Below are the records. Gather each line that holds "slope".

◆ ◆ ◆ ◆ ◆

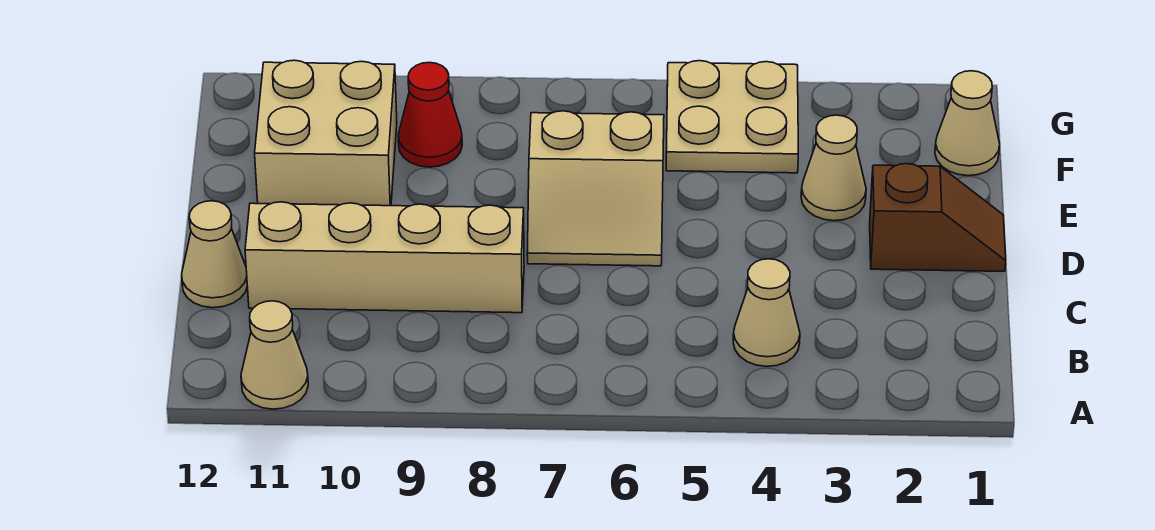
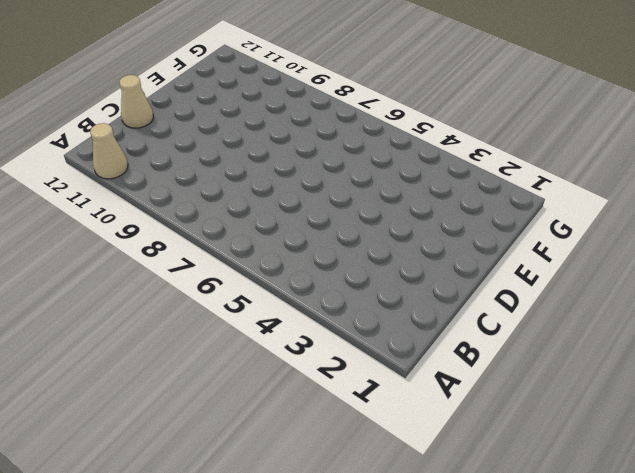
none -> tan cone B4 level 1
none -> tan brick C8:C11 level 1

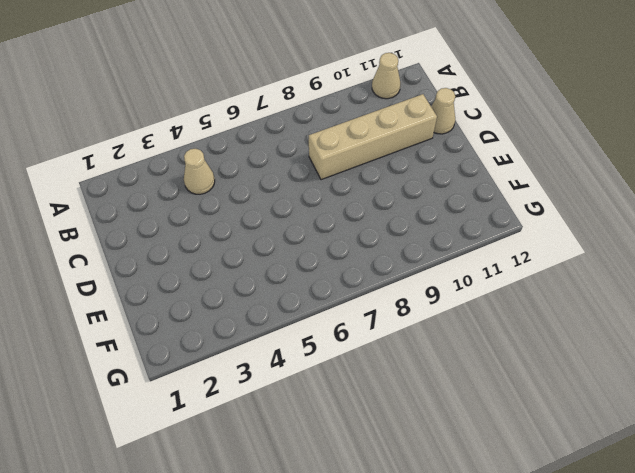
none -> brown slope D1:D2 level 1 top 2
none -> tan slope D6:E7 level 1 top E

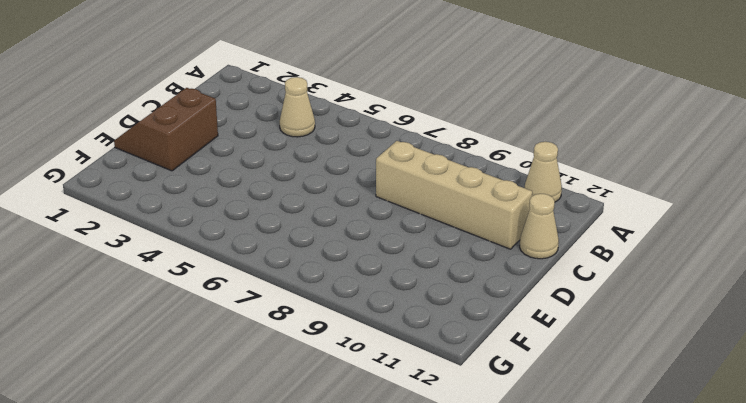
brown slope D1:E2 level 1 top 2 -> brown slope D1:D2 level 1 top 2
none -> tan slope D6:E7 level 1 top E
none -> tan cone E3 level 1

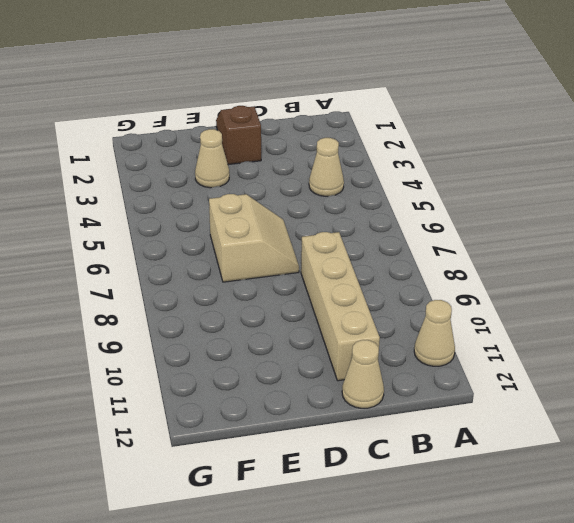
none -> tan brick E10:F11 level 1
none -> tan cone F1 level 1

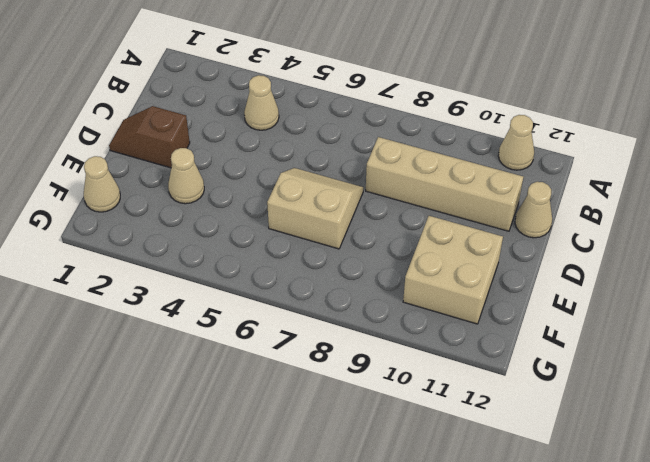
none -> tan plate F4:G5 level 1
none -> red cone F9 level 1

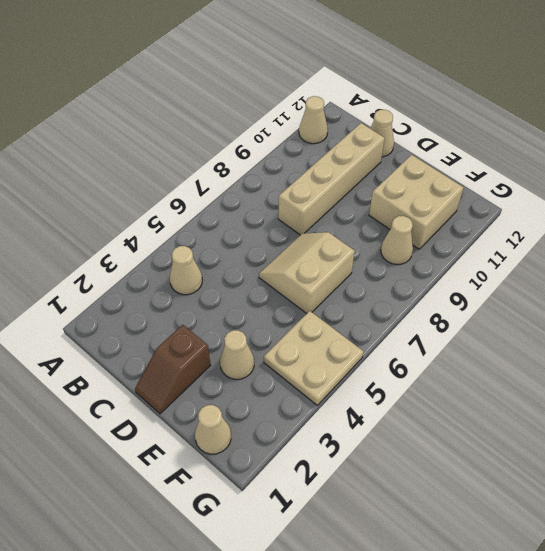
tan cone F9 level 1 -> red cone F9 level 1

◆ ◆ ◆ ◆ ◆

(Solution for this exercise):
none -> brown slope D1:D2 level 1 top 2
none -> tan slope D6:E7 level 1 top E
brown slope D1:E2 level 1 top 2 -> brown slope D1:D2 level 1 top 2
none -> tan slope D6:E7 level 1 top E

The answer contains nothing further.